- _Problem description_
Look below for the line with "turquoise cube: 3 -> 2", then repeat it and all lines after it, exactly, minus any pictures.

- _Excerpted records_
◆ ◆ ◆ ◆ ◆

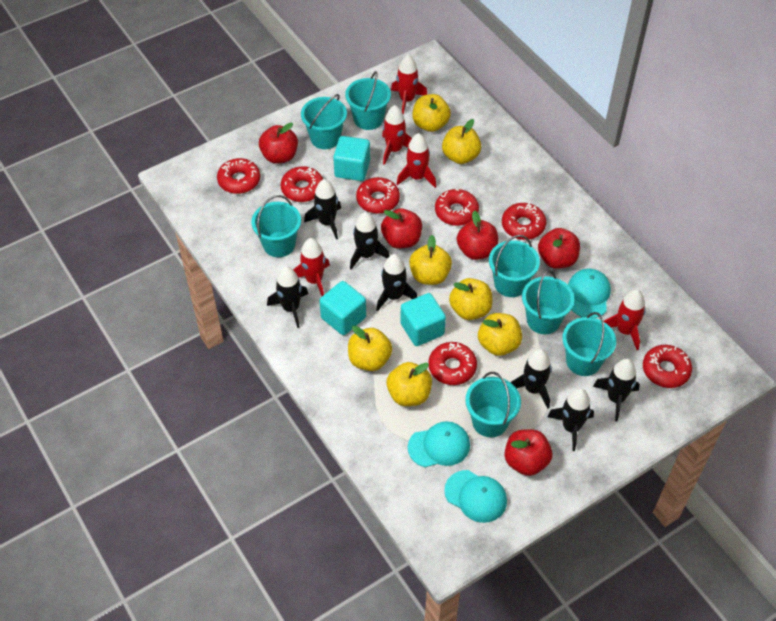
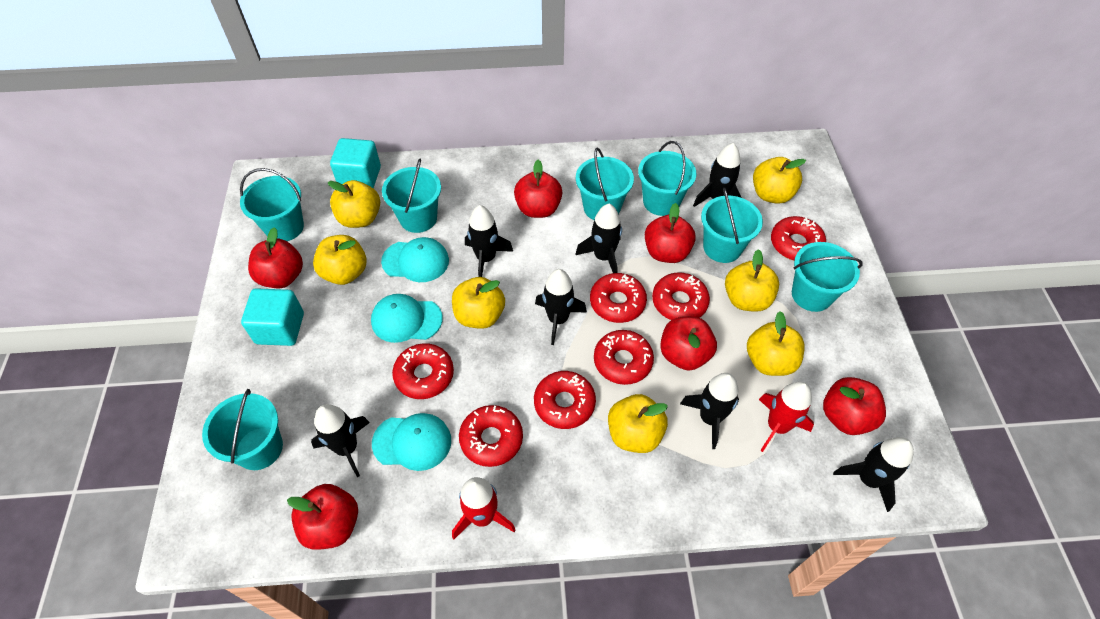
red apple: 5 -> 6
red rocket: 5 -> 2
turquoise cube: 3 -> 2

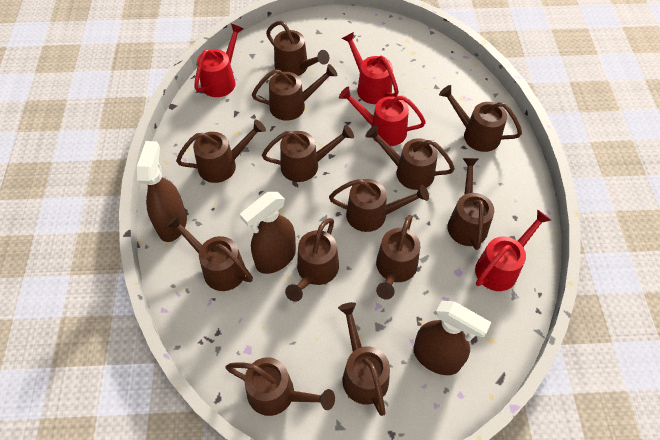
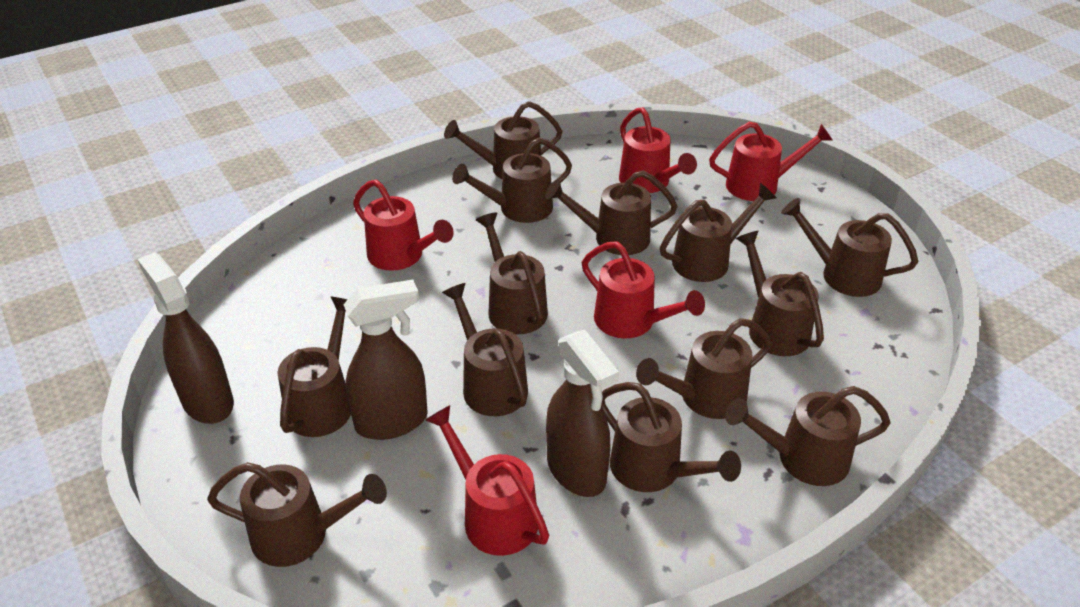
red watering can: 4 -> 5

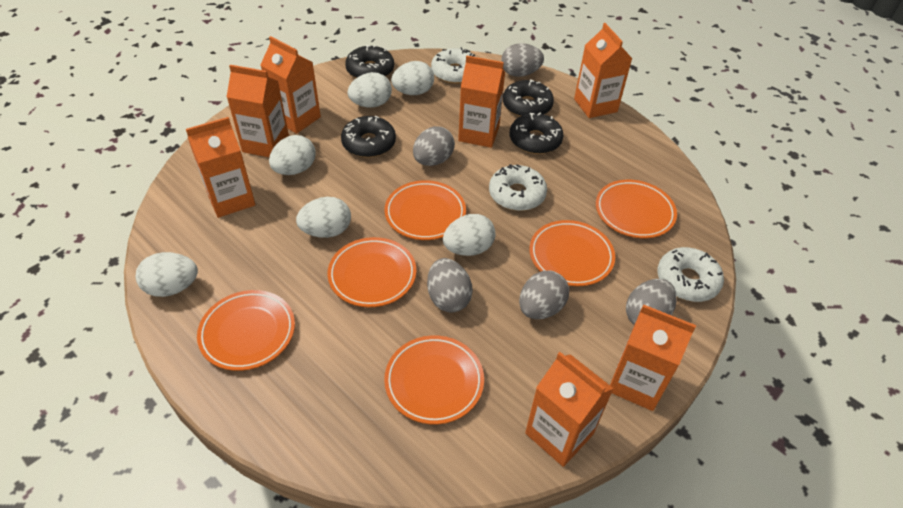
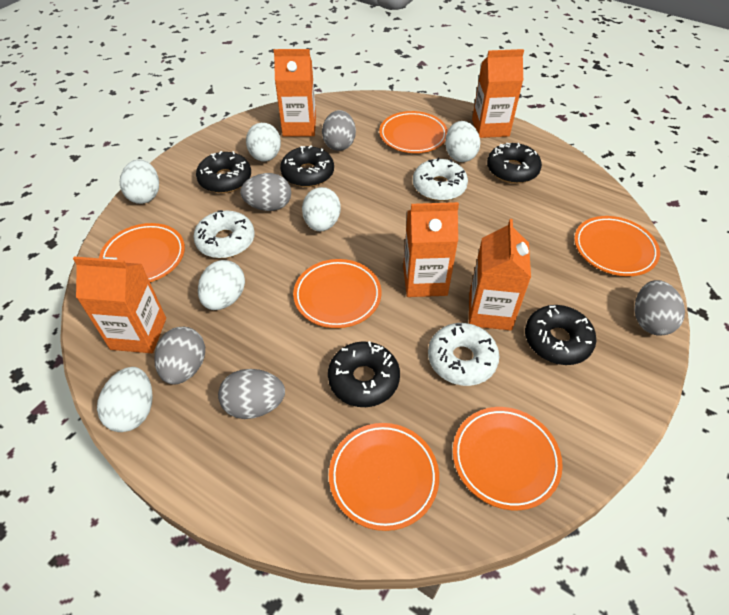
black donut: 4 -> 5
orange carton: 7 -> 5

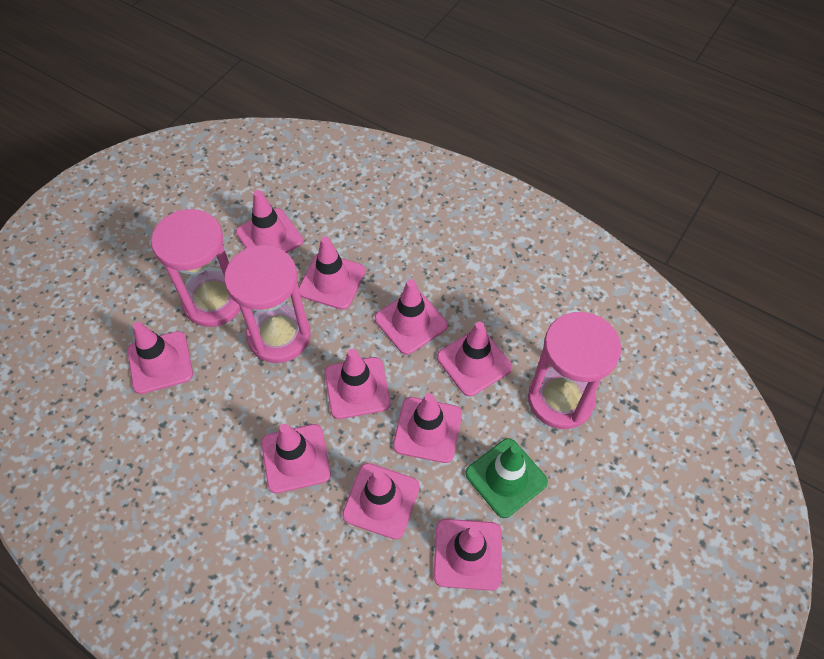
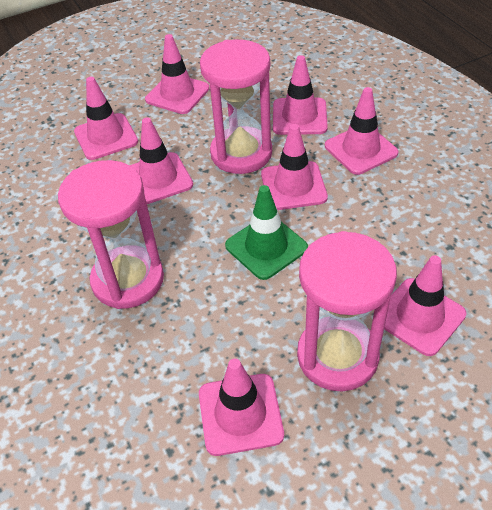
pink traffic cone: 10 -> 8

◆ ◆ ◆ ◆ ◆

- _Solution to the exercise_
turquoise cube: 3 -> 2

red watering can: 4 -> 5

black donut: 4 -> 5
orange carton: 7 -> 5

pink traffic cone: 10 -> 8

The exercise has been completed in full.